→ **To do**: Write out exactly the lines running from the line that includes "yellow glasses: 2 -> 3" to the end of the data, both ends included, and nothing besides.

→ **Supplied material**:

[Start of Attachment]

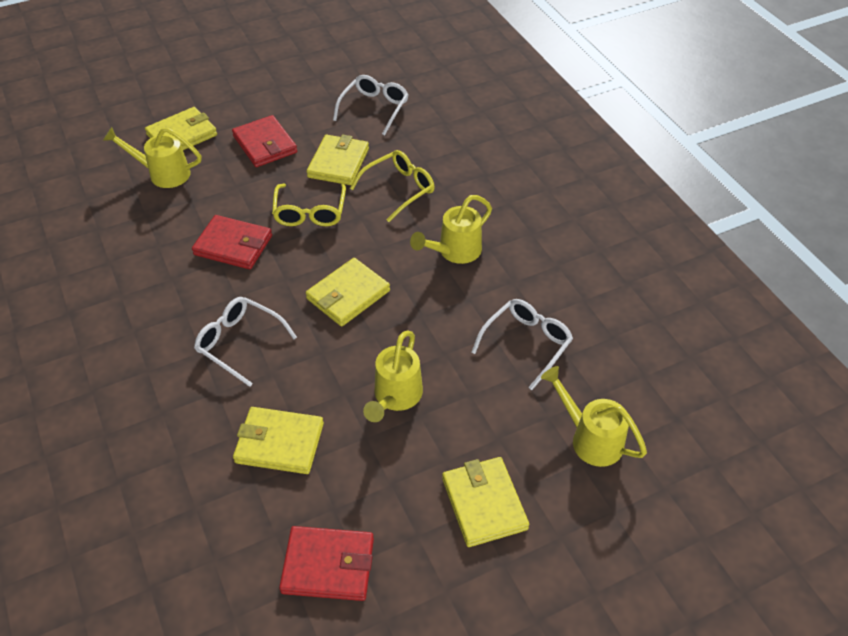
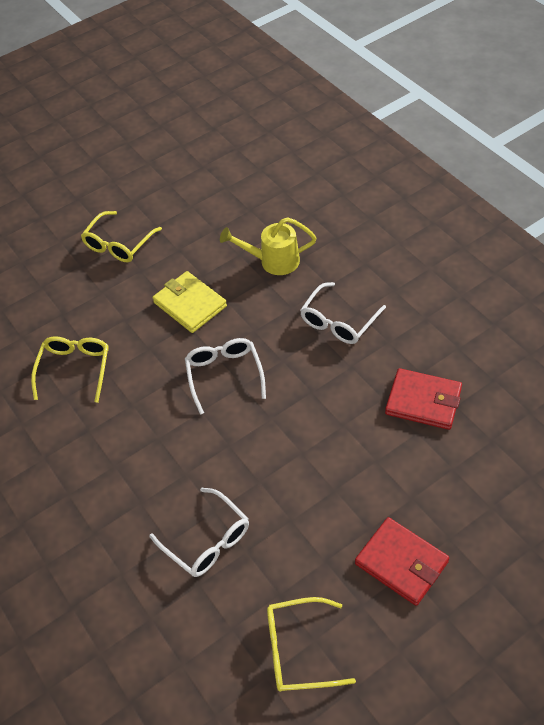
red wallet: 3 -> 2
yellow glasses: 2 -> 3
yellow wallet: 5 -> 1
yellow watering can: 4 -> 1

[End of Attachment]

→ **Answer area**:
yellow glasses: 2 -> 3
yellow wallet: 5 -> 1
yellow watering can: 4 -> 1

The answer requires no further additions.